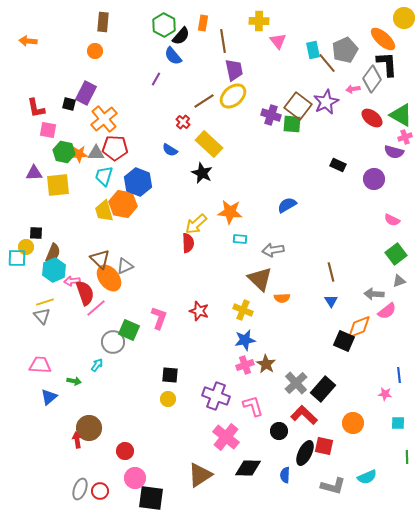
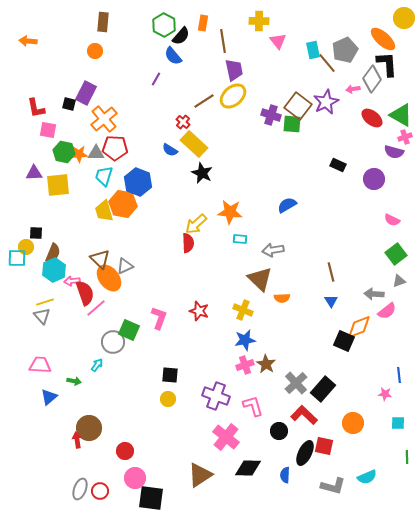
yellow rectangle at (209, 144): moved 15 px left
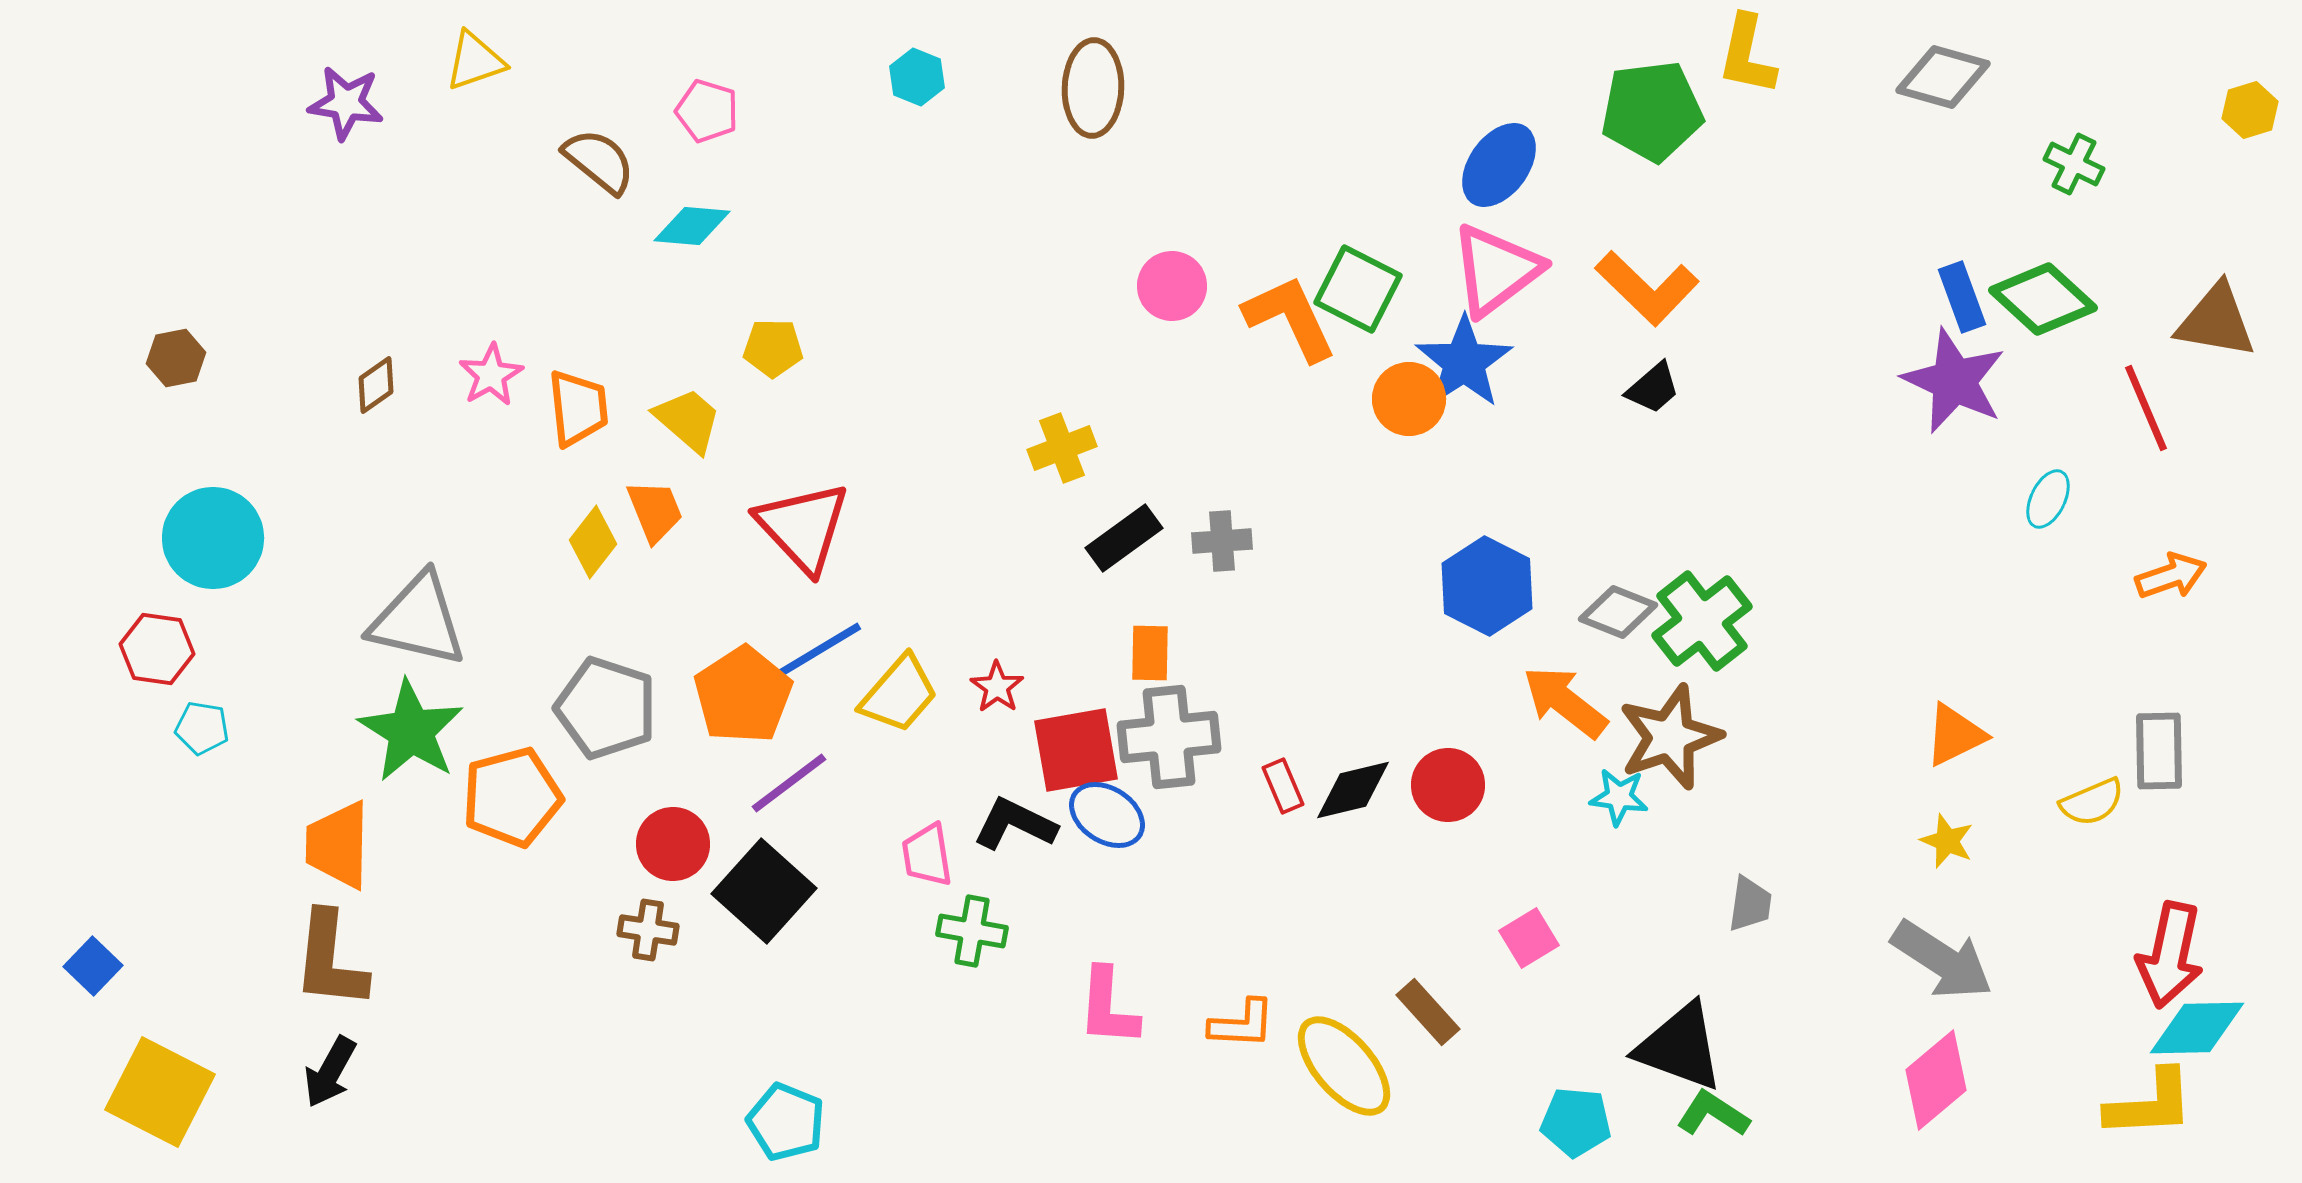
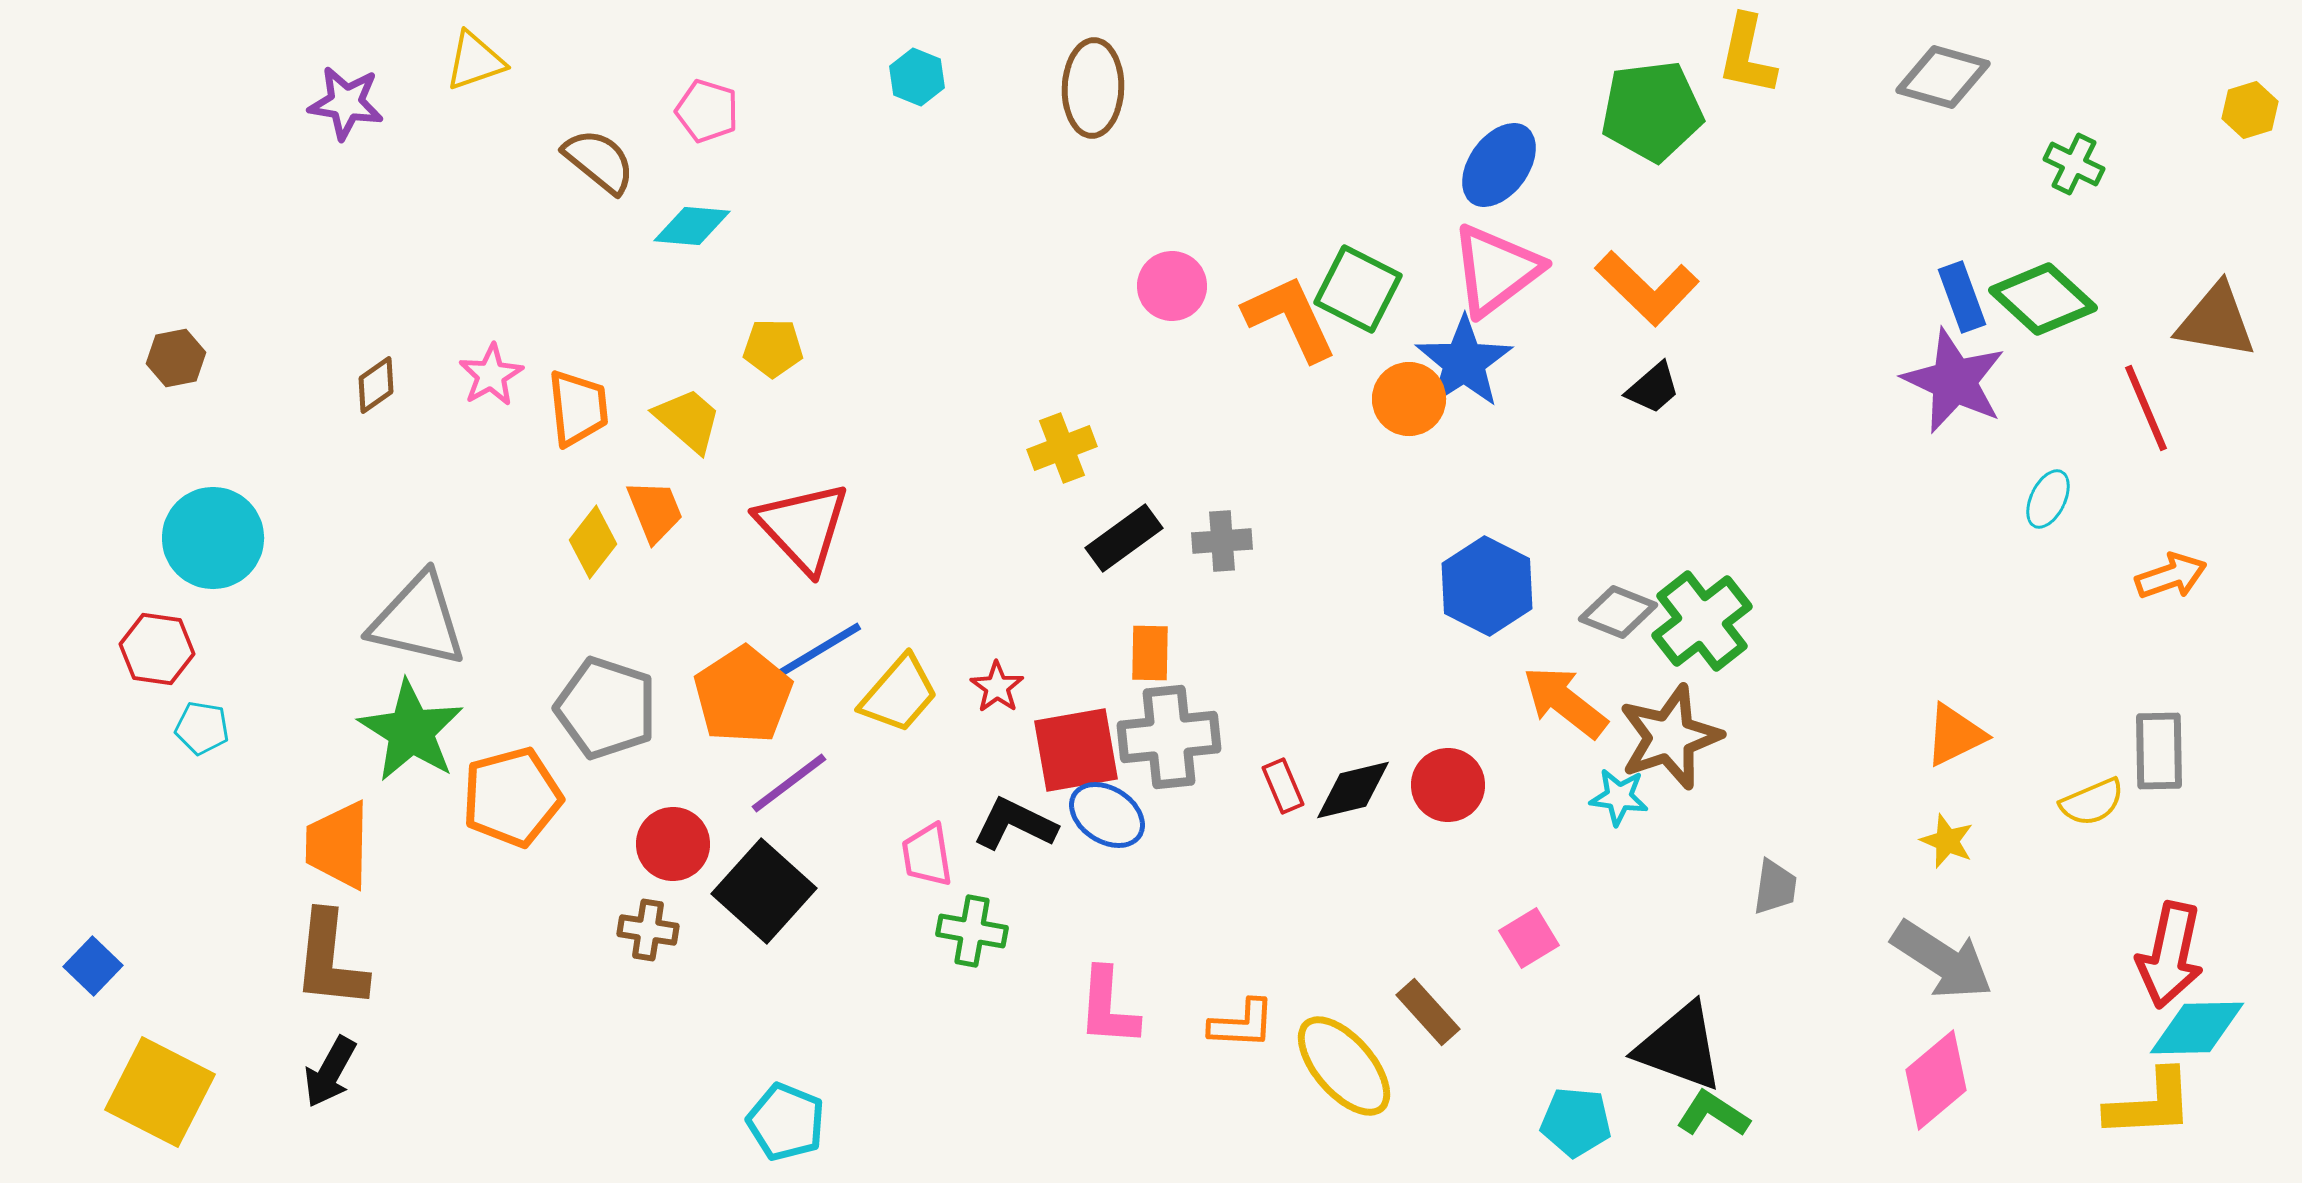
gray trapezoid at (1750, 904): moved 25 px right, 17 px up
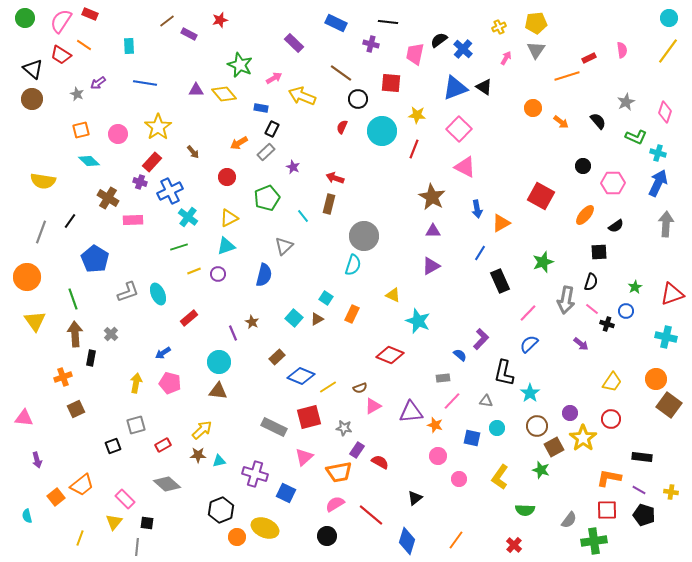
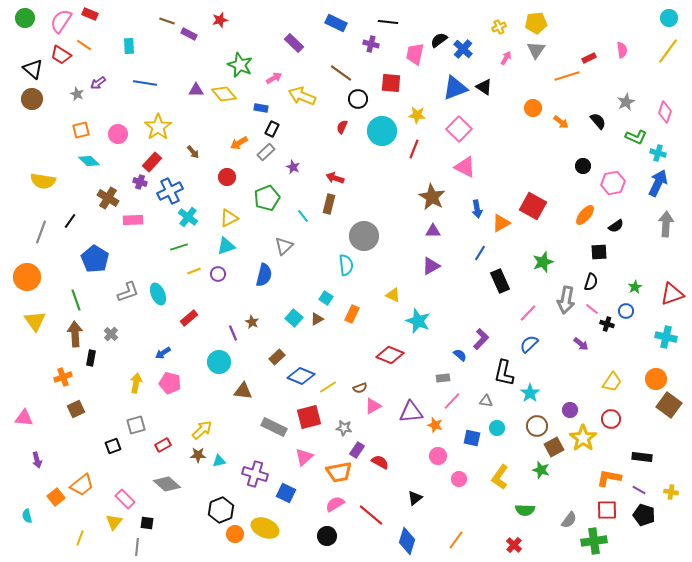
brown line at (167, 21): rotated 56 degrees clockwise
pink hexagon at (613, 183): rotated 10 degrees counterclockwise
red square at (541, 196): moved 8 px left, 10 px down
cyan semicircle at (353, 265): moved 7 px left; rotated 25 degrees counterclockwise
green line at (73, 299): moved 3 px right, 1 px down
brown triangle at (218, 391): moved 25 px right
purple circle at (570, 413): moved 3 px up
orange circle at (237, 537): moved 2 px left, 3 px up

## Your objective
Working from the material above, transcribe it exactly while omitting pictures.

## Response to the task
yellow rectangle at (209, 144): moved 15 px left
gray trapezoid at (1750, 904): moved 25 px right, 17 px up
brown line at (167, 21): rotated 56 degrees clockwise
pink hexagon at (613, 183): rotated 10 degrees counterclockwise
red square at (541, 196): moved 8 px left, 10 px down
cyan semicircle at (353, 265): moved 7 px left; rotated 25 degrees counterclockwise
green line at (73, 299): moved 3 px right, 1 px down
brown triangle at (218, 391): moved 25 px right
purple circle at (570, 413): moved 3 px up
orange circle at (237, 537): moved 2 px left, 3 px up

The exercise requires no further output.